§ Action item:
Begin at the line containing "yellow line: (18, 67)" in the records below, end at the line containing "purple rectangle: (28, 106)", and retype each line in that span exactly. No other line and no image should appear.

=== Begin Enclosure ===

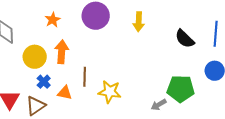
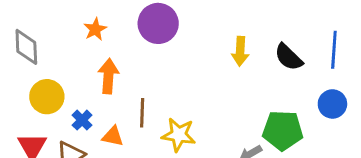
yellow arrow: (139, 22) -> (240, 51), moved
yellow circle: (35, 57) -> (47, 97), moved

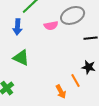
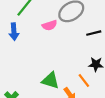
green triangle: (21, 58) -> (50, 80), moved

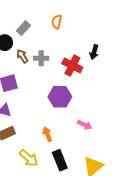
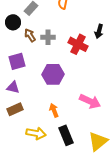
purple hexagon: (60, 97) -> (53, 74), moved
pink arrow: (85, 125) -> (90, 101), size x1.5
yellow arrow: (29, 158) -> (36, 133), turned -30

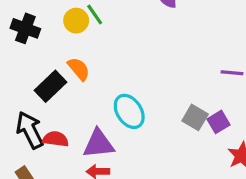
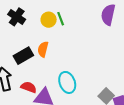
orange semicircle: (79, 69) -> (43, 49), turned -140
red semicircle: (56, 139) -> (29, 87), moved

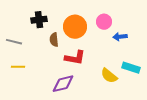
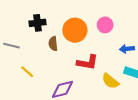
blue arrow: (120, 37) -> (127, 49), moved
red L-shape: (75, 58) -> (87, 62), moved
yellow line: (18, 67) -> (27, 72), moved, turned 40

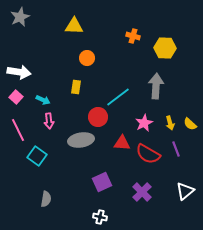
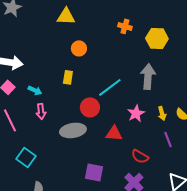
red semicircle: (148, 154) -> (140, 156), moved, size x0.7
cyan square: (37, 156) -> (26, 157), moved
purple square: (102, 182) -> (94, 172), turned 36

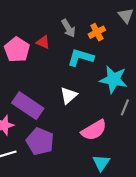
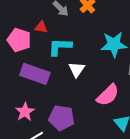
cyan L-shape: (81, 57) -> (60, 47), moved
purple rectangle: (28, 106) -> (35, 74), moved

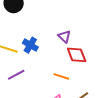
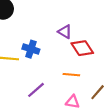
purple line: (16, 75) -> (36, 90), moved

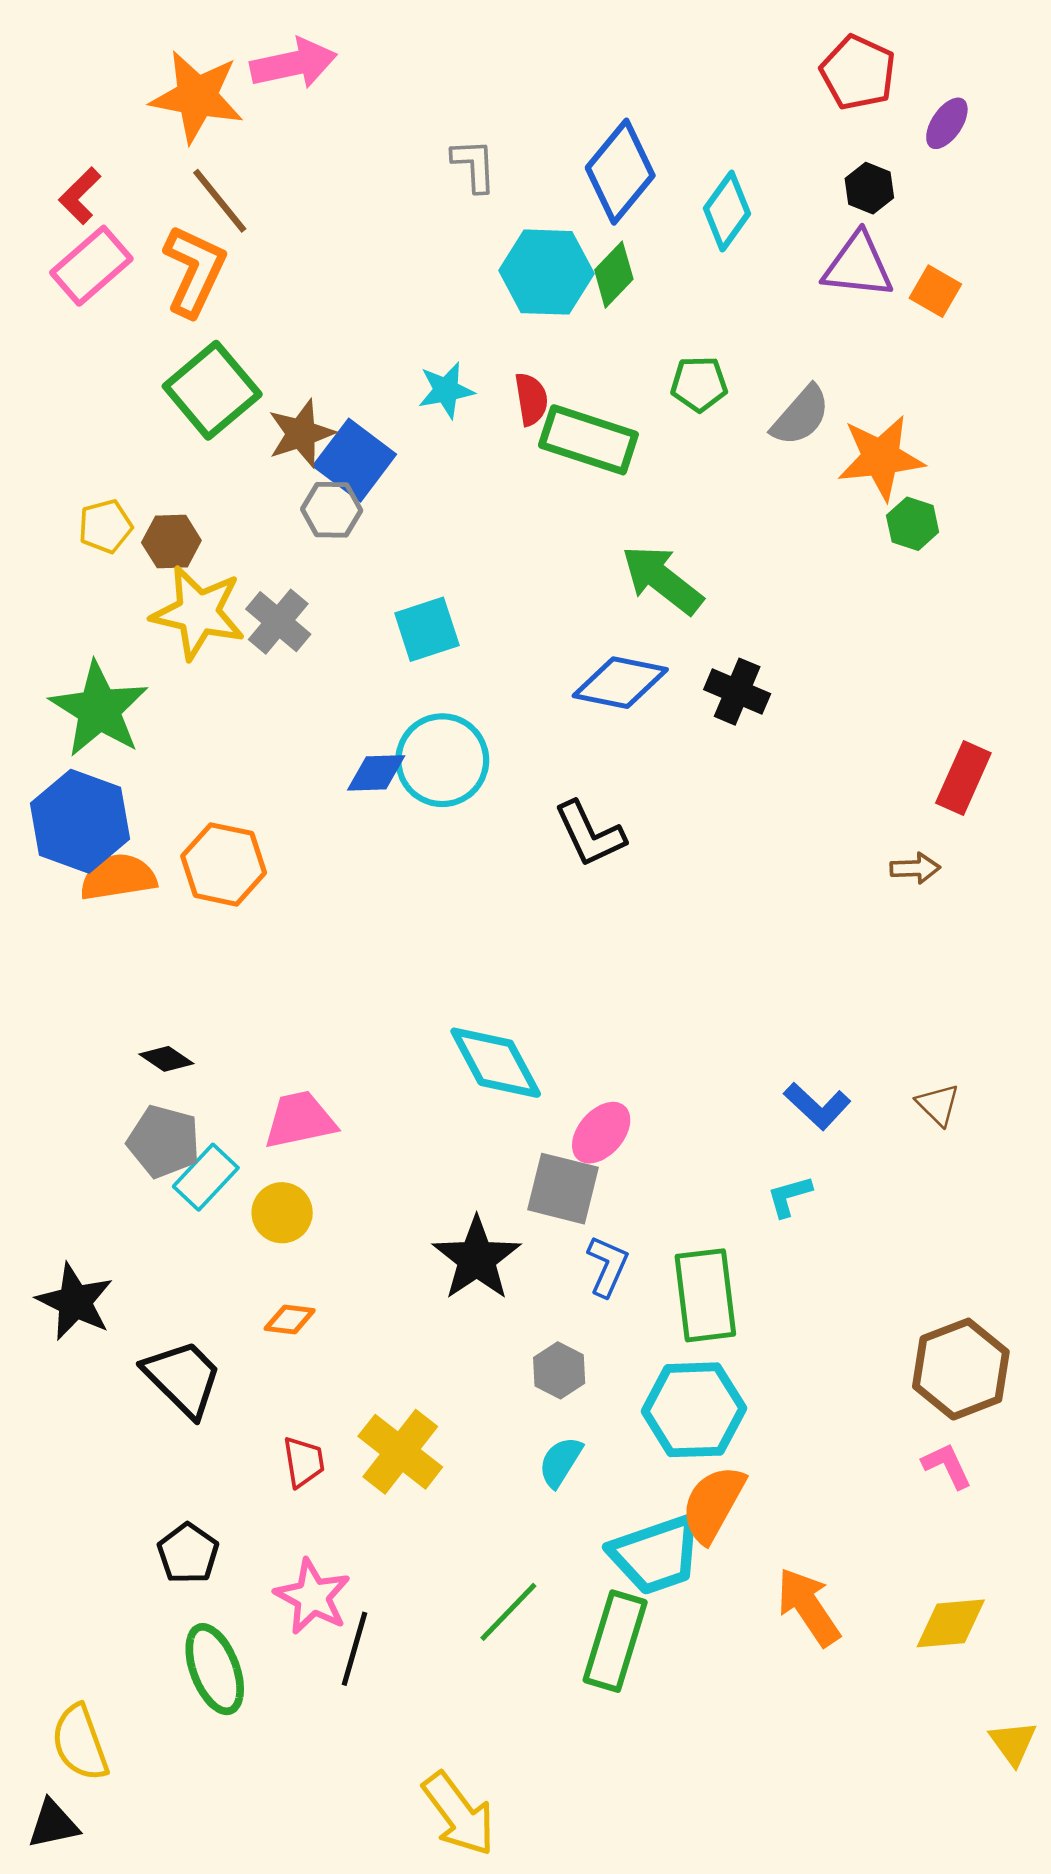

=== End Enclosure ===

§ Result for this task:
yellow line: (18, 67) -> (27, 72), moved, turned 40

red semicircle: (148, 154) -> (140, 156), moved, size x0.7
cyan square: (37, 156) -> (26, 157), moved
purple square: (102, 182) -> (94, 172), turned 36

cyan L-shape: (81, 57) -> (60, 47), moved
purple rectangle: (28, 106) -> (35, 74), moved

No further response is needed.